The task — Below are records; from the line containing "none -> orange brick I6 level 2" through the very last line, output each line exactly. No pictures.

Saved entries:
****************************************

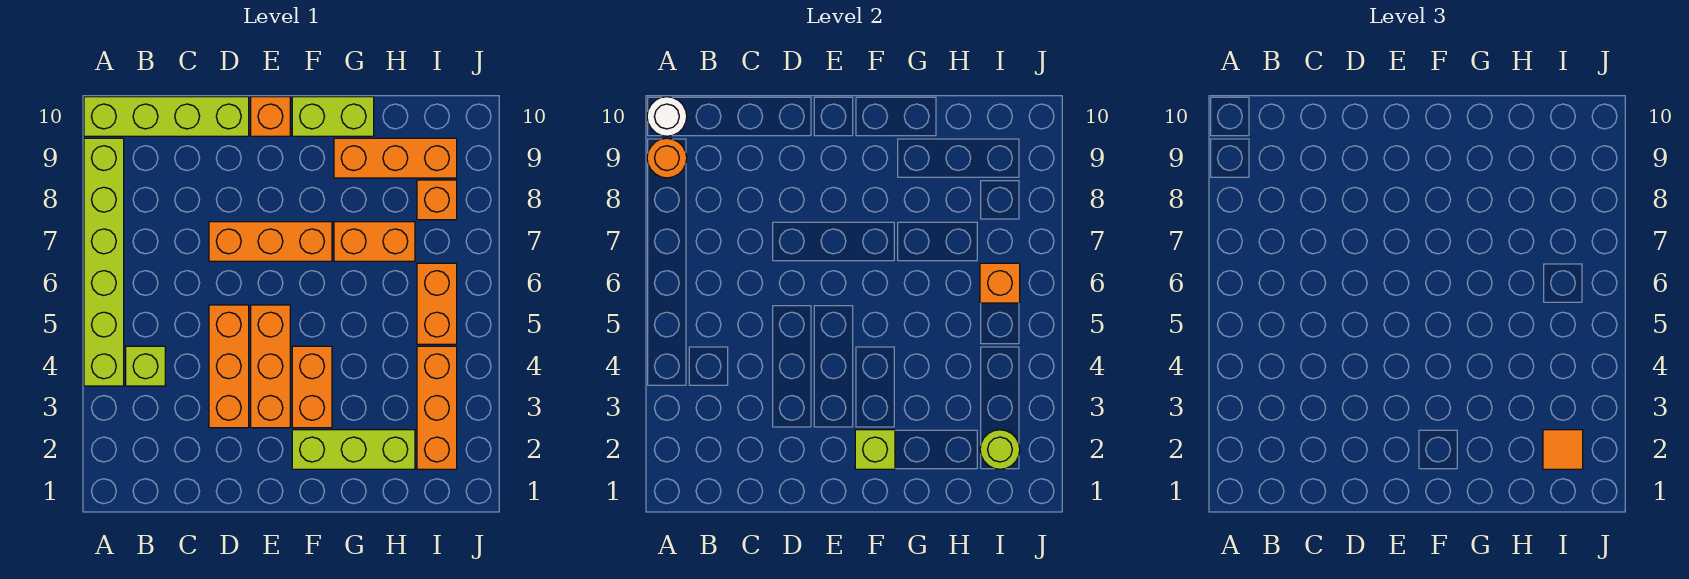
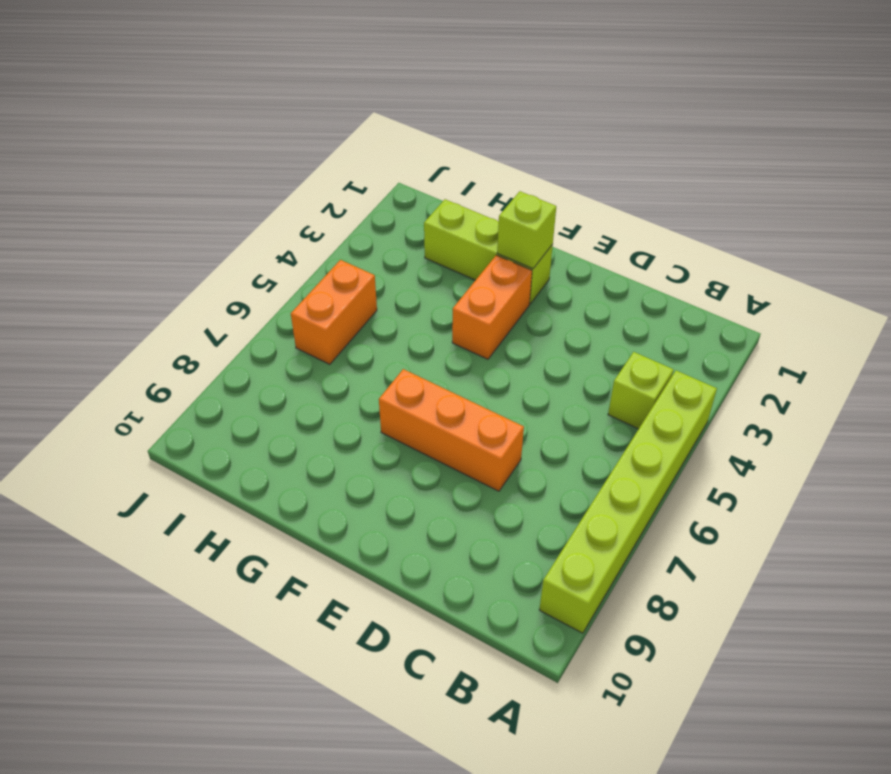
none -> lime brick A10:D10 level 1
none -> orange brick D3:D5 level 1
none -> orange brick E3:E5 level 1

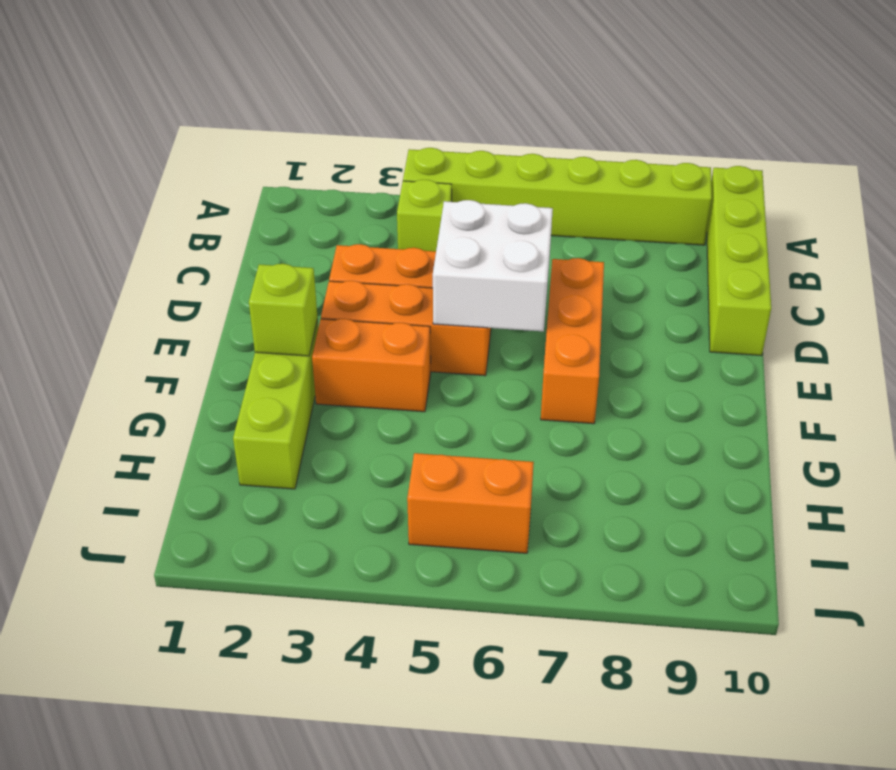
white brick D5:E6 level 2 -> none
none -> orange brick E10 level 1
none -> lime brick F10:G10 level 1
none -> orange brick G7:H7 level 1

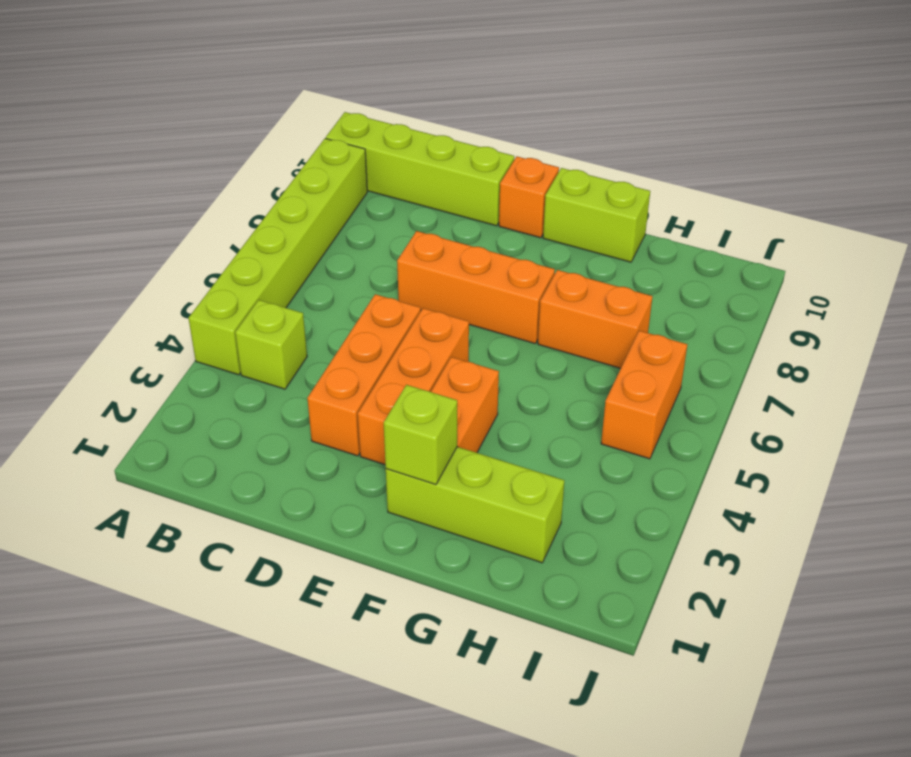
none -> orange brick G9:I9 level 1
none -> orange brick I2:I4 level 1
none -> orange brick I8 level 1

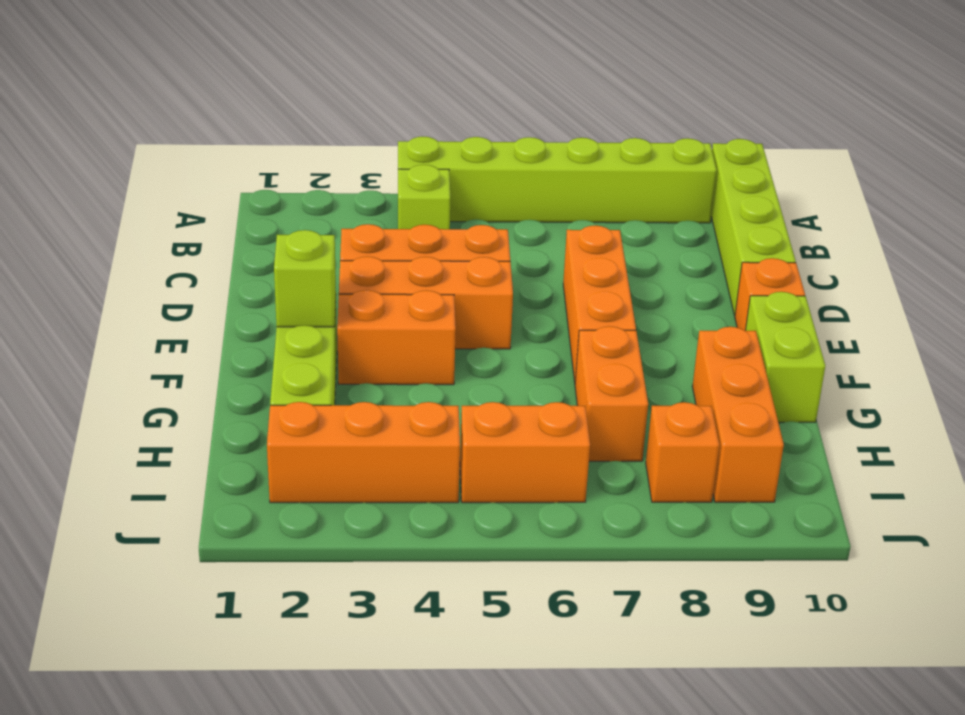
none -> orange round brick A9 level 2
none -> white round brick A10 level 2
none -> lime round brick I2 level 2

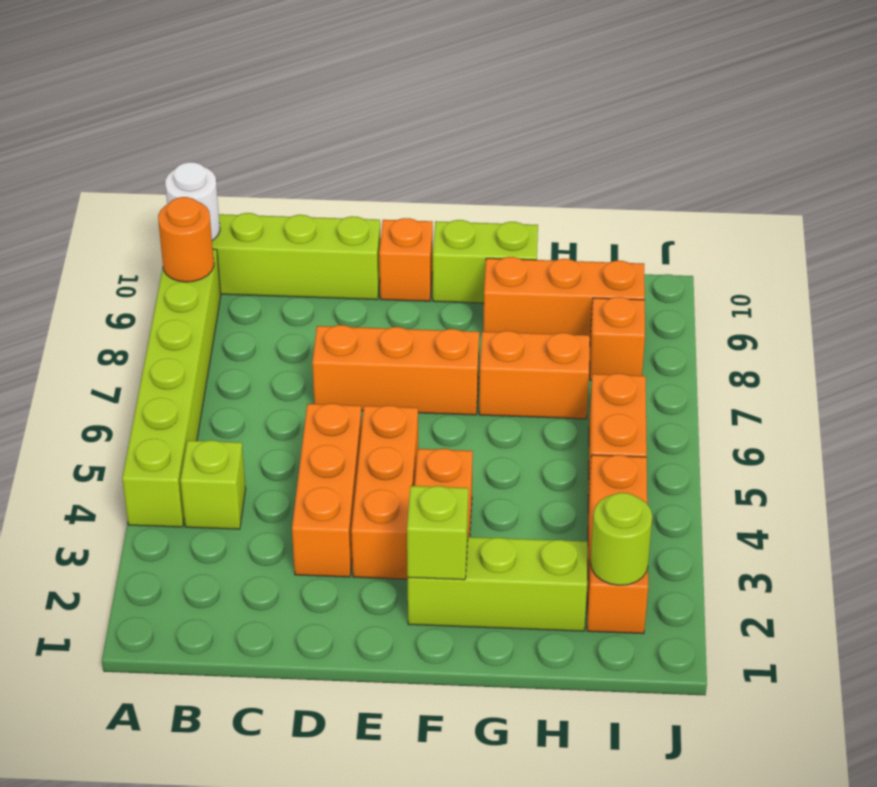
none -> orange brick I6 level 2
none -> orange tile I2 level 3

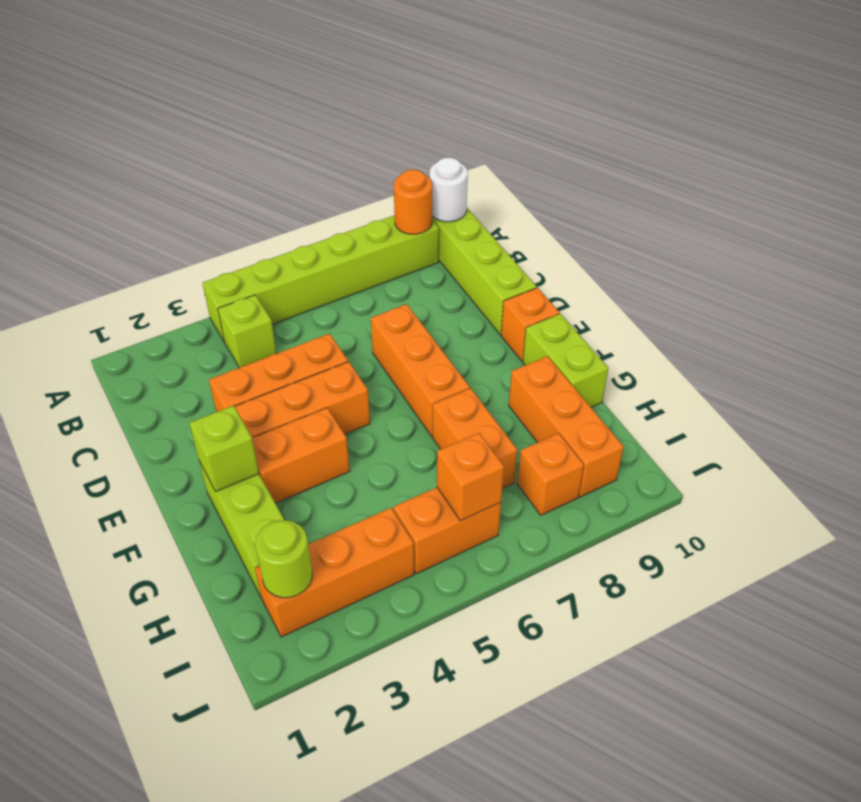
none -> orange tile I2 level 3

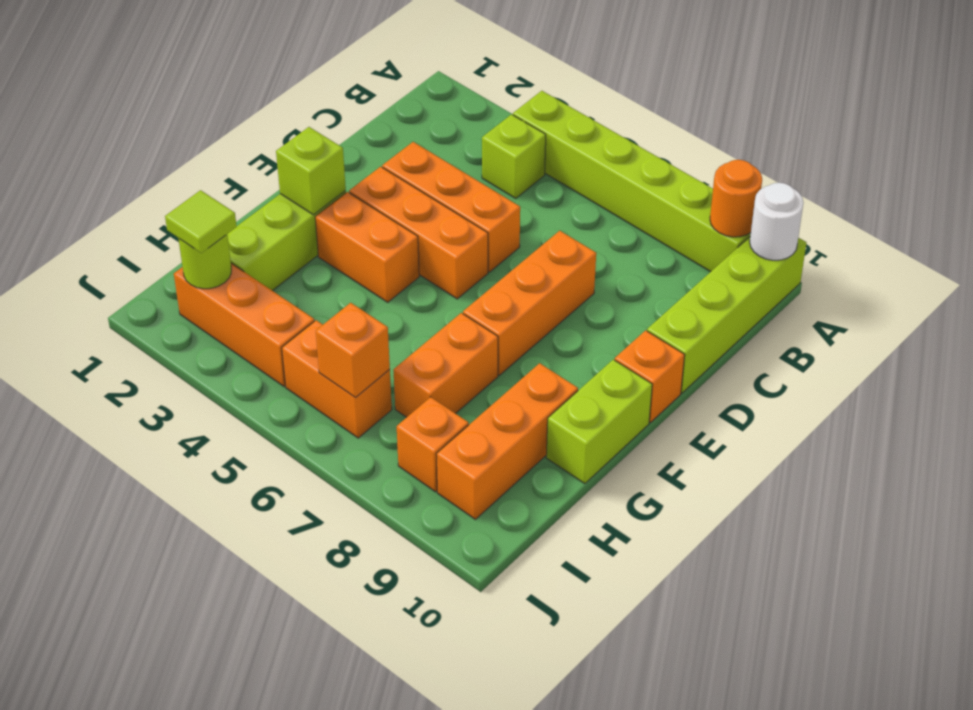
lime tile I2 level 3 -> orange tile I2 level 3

****************************************

Exercise result —
none -> orange brick I6 level 2
none -> orange tile I2 level 3

none -> orange tile I2 level 3

lime tile I2 level 3 -> orange tile I2 level 3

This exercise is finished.